AIM OF THE TASK:
Please report each line of the records below that contains the word "edge".

---------- ENTRIES PROVIDED ----------

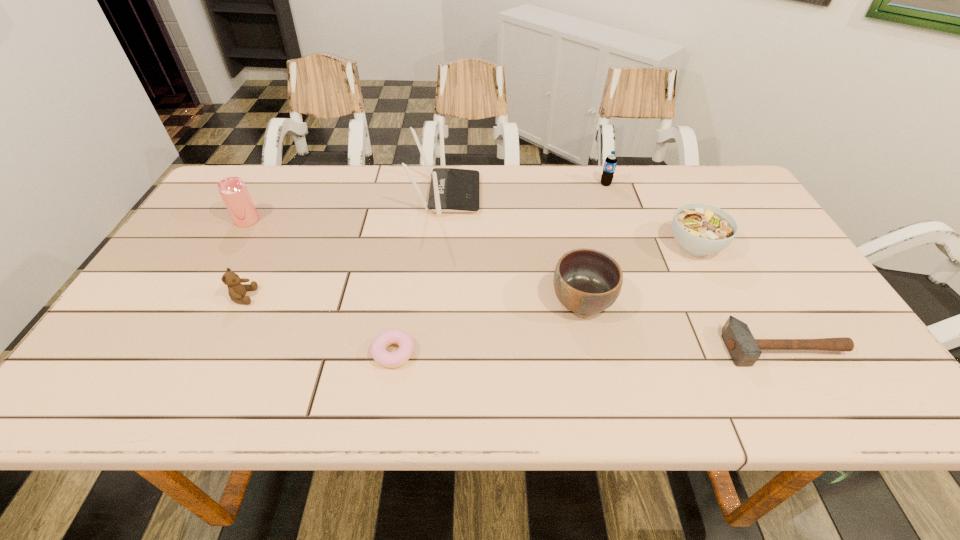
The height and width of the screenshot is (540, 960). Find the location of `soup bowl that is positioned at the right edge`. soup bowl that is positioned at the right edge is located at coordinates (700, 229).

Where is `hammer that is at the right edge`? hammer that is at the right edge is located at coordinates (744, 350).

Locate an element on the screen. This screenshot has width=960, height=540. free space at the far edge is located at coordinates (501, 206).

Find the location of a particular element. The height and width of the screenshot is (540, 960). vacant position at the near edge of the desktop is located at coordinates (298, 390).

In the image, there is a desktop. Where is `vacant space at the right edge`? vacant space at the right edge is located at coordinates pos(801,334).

----------
---------- ENTRIES PROVIDED ----------

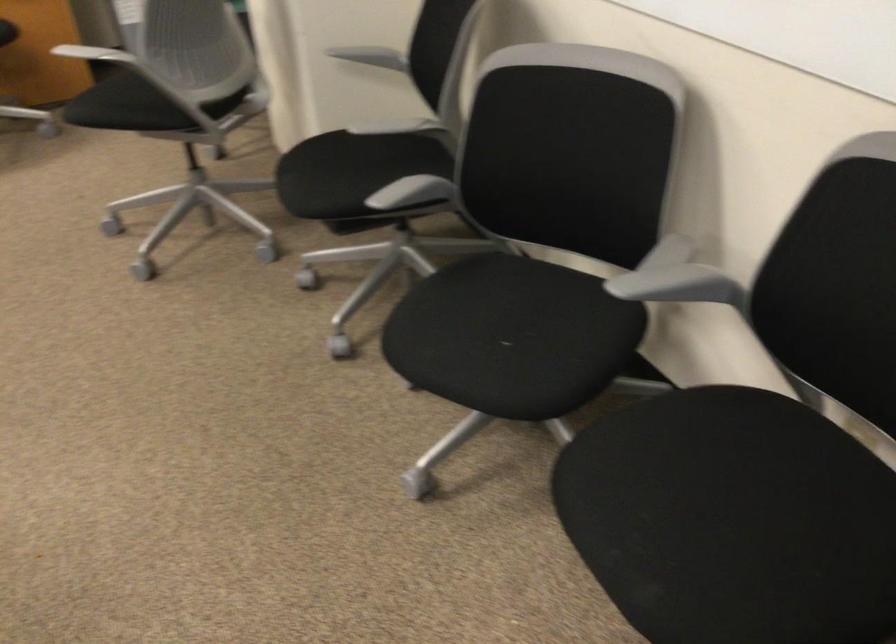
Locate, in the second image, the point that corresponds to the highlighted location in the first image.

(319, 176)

----------

SOLUTION BELOW:
The height and width of the screenshot is (540, 960). Find the location of `soup bowl that is positioned at the right edge`. soup bowl that is positioned at the right edge is located at coordinates (700, 229).
Where is `hammer that is at the right edge`? hammer that is at the right edge is located at coordinates (744, 350).
Locate an element on the screen. This screenshot has width=960, height=540. free space at the far edge is located at coordinates (501, 206).
Find the location of a particular element. The height and width of the screenshot is (540, 960). vacant position at the near edge of the desktop is located at coordinates (298, 390).
In the image, there is a desktop. Where is `vacant space at the right edge`? vacant space at the right edge is located at coordinates pos(801,334).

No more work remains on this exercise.